* [EXERCISE REQUIREMENTS]: An exact copy of the data below is needed; please leave out any pictures.

* [DATA EXCERPT]:

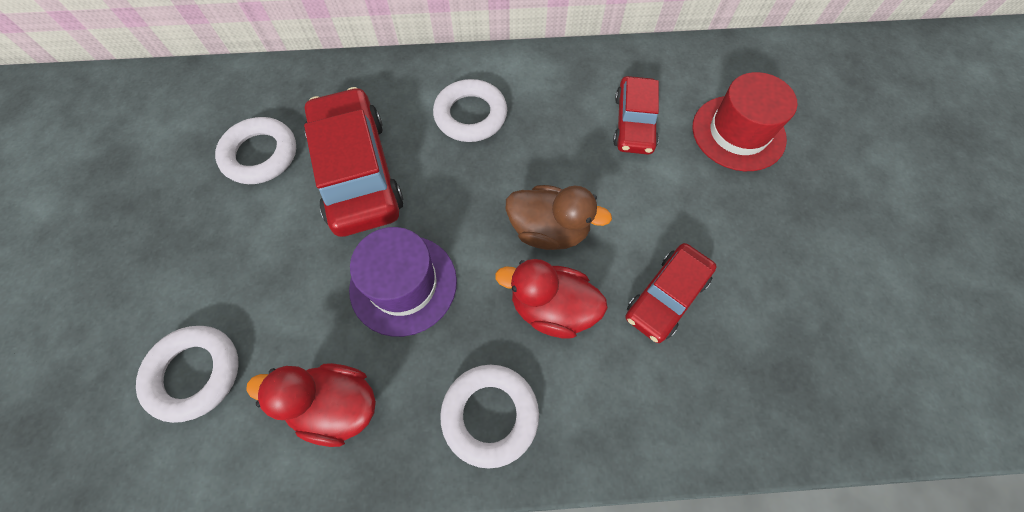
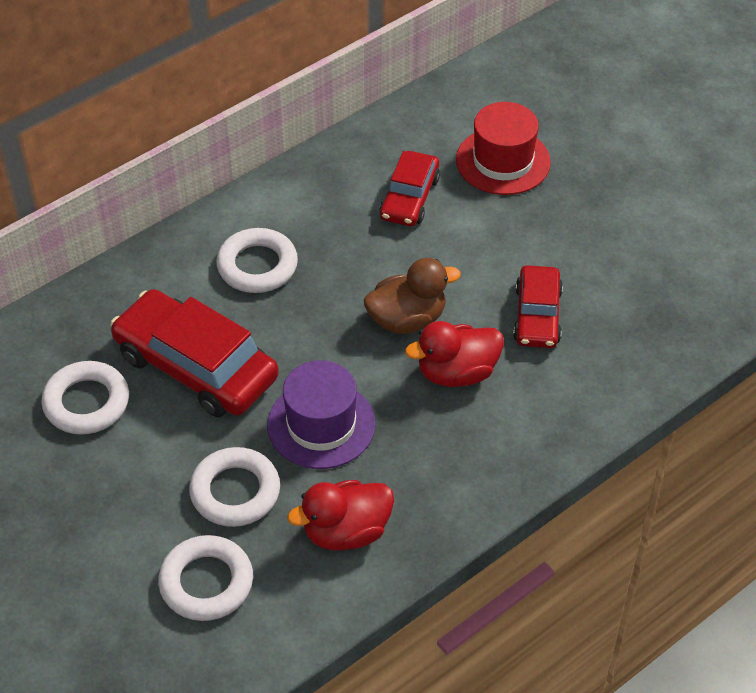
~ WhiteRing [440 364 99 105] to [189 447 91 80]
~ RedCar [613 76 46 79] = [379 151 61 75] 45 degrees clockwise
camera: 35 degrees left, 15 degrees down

* [SOLUTION]:
~ WhiteRing [440 364 99 105] to [189 447 91 80]
~ RedCar [613 76 46 79] = [379 151 61 75] 45 degrees clockwise
camera: 35 degrees left, 15 degrees down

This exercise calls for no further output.